*What to produce:* Within the records below, repeat each line exactly but keep every picture out of the copy.

════════════════════

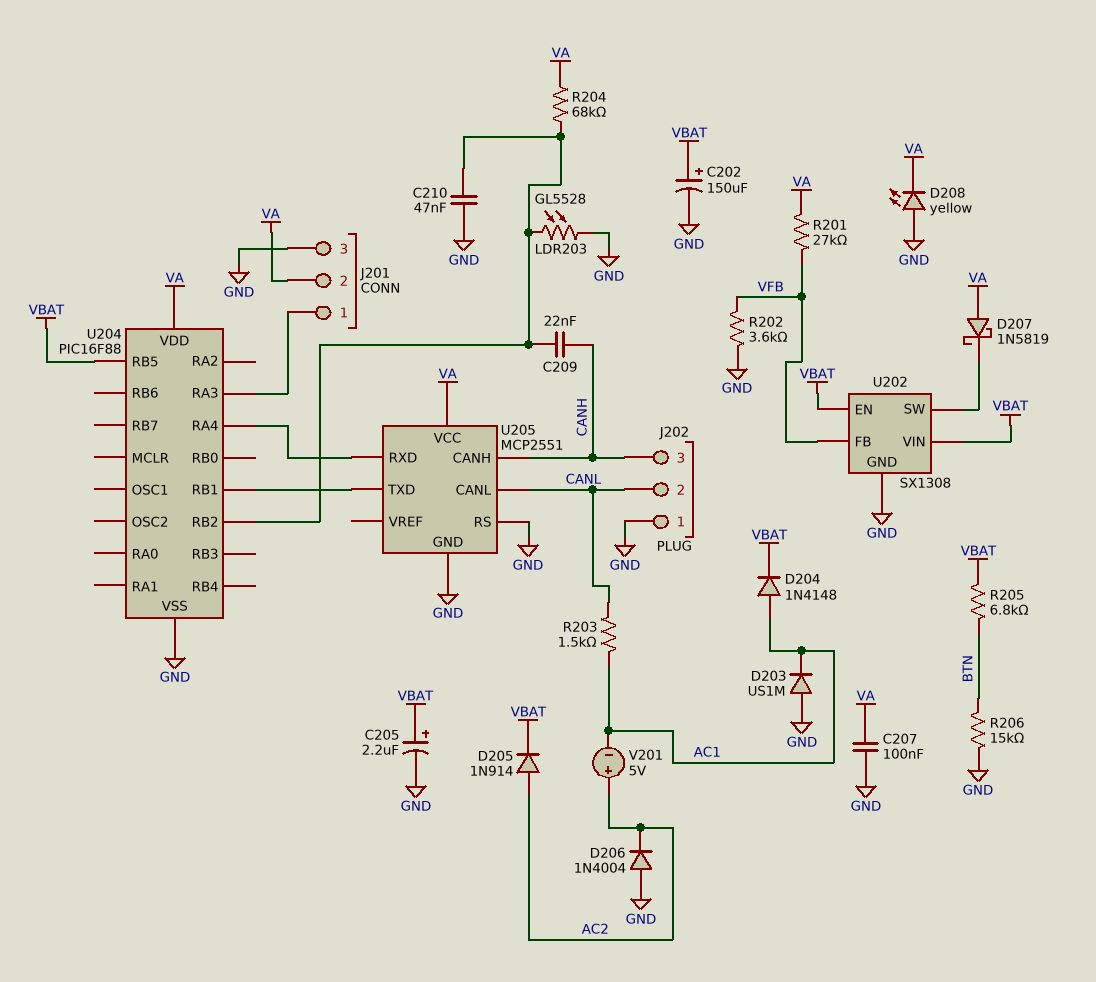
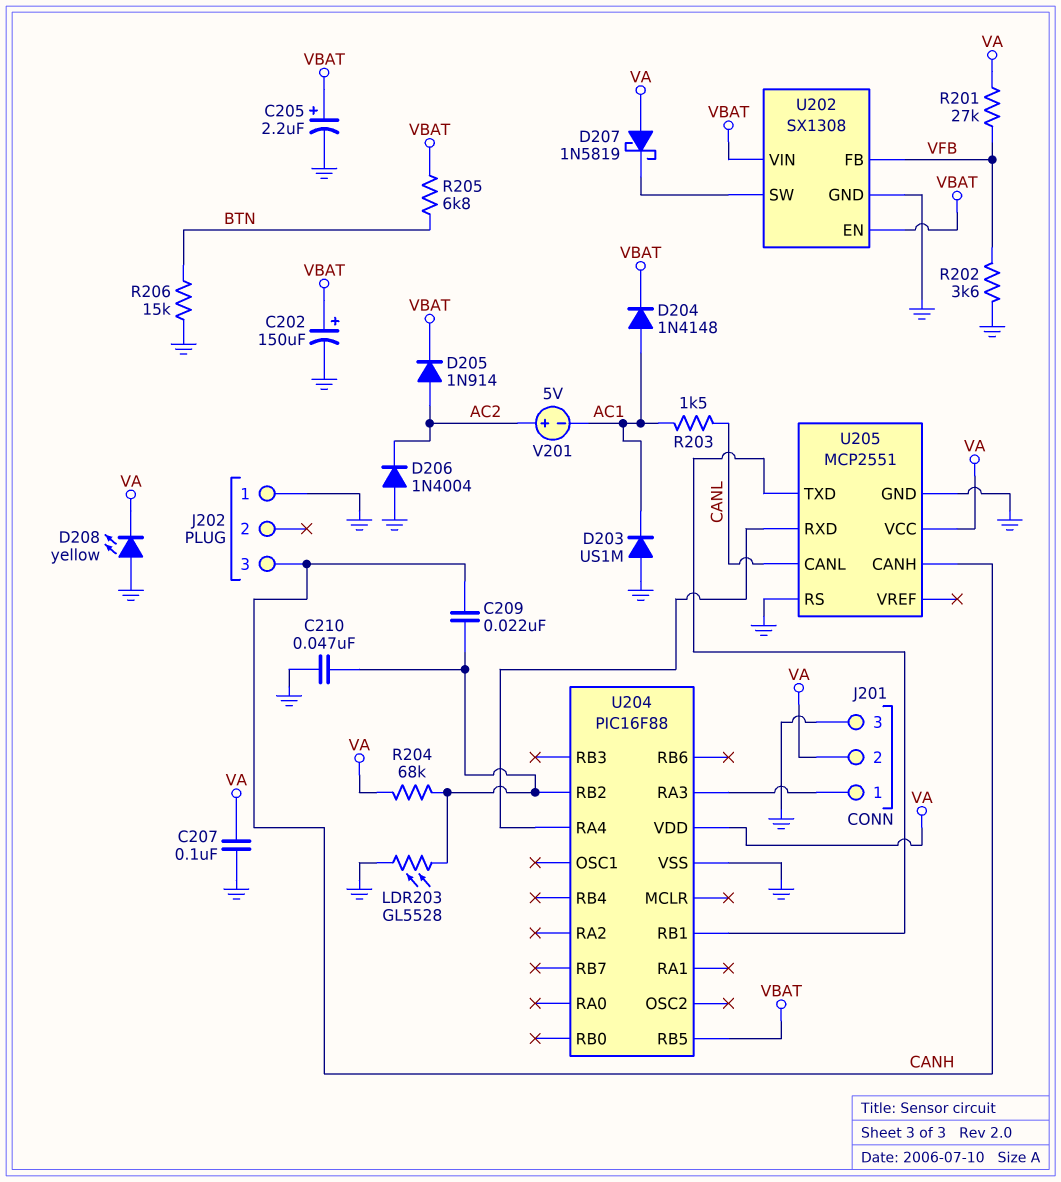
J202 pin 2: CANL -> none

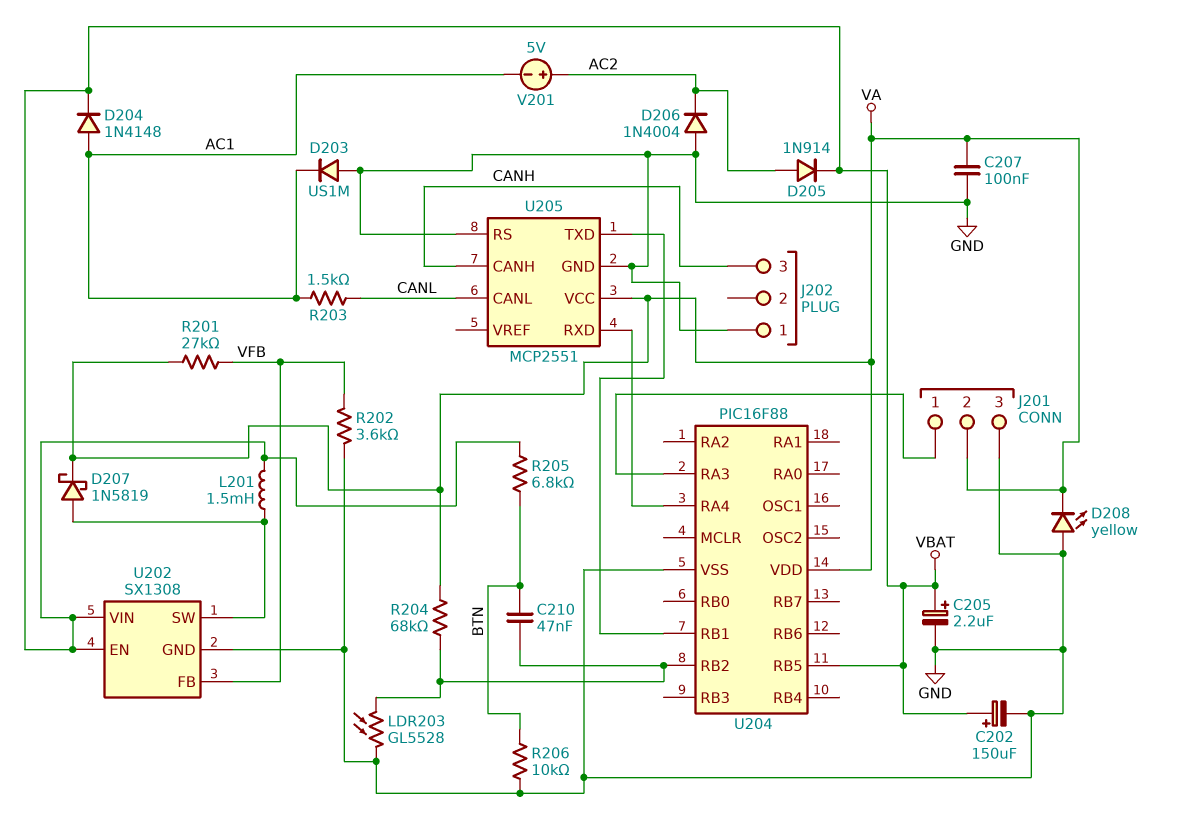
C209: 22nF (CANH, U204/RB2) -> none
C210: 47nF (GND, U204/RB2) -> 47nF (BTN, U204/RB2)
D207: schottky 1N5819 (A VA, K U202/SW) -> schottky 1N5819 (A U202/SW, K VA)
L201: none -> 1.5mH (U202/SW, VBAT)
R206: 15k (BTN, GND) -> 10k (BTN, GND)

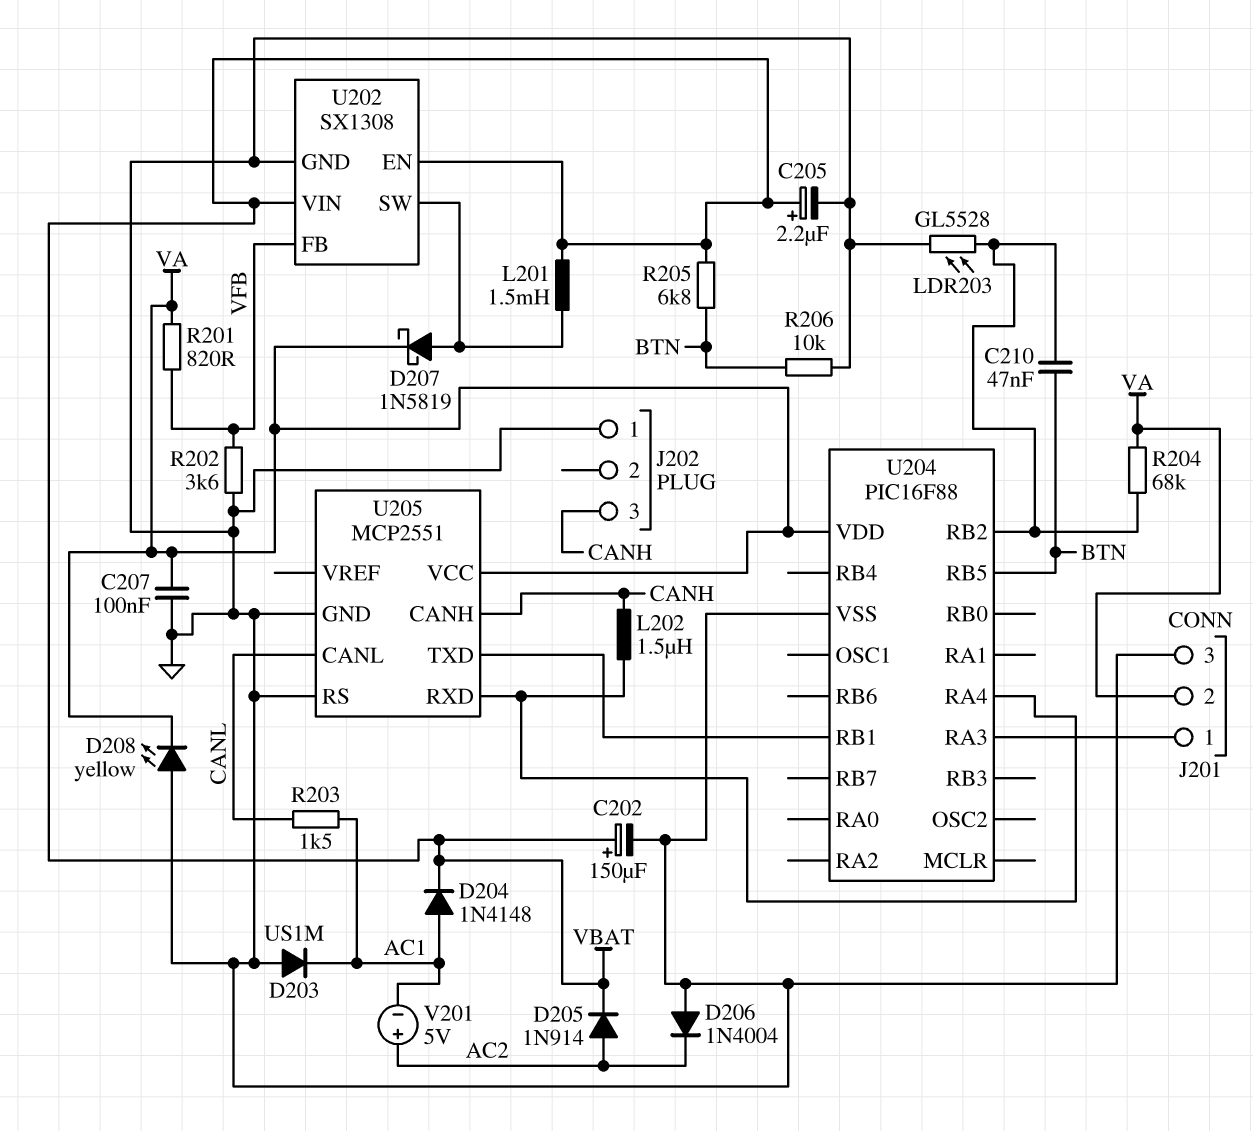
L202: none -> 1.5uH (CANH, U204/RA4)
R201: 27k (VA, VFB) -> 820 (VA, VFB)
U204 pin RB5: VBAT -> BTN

════════════════════

*Worked solution:*
J202 pin 2: CANL -> none

C209: 22nF (CANH, U204/RB2) -> none
C210: 47nF (GND, U204/RB2) -> 47nF (BTN, U204/RB2)
D207: schottky 1N5819 (A VA, K U202/SW) -> schottky 1N5819 (A U202/SW, K VA)
L201: none -> 1.5mH (U202/SW, VBAT)
R206: 15k (BTN, GND) -> 10k (BTN, GND)

L202: none -> 1.5uH (CANH, U204/RA4)
R201: 27k (VA, VFB) -> 820 (VA, VFB)
U204 pin RB5: VBAT -> BTN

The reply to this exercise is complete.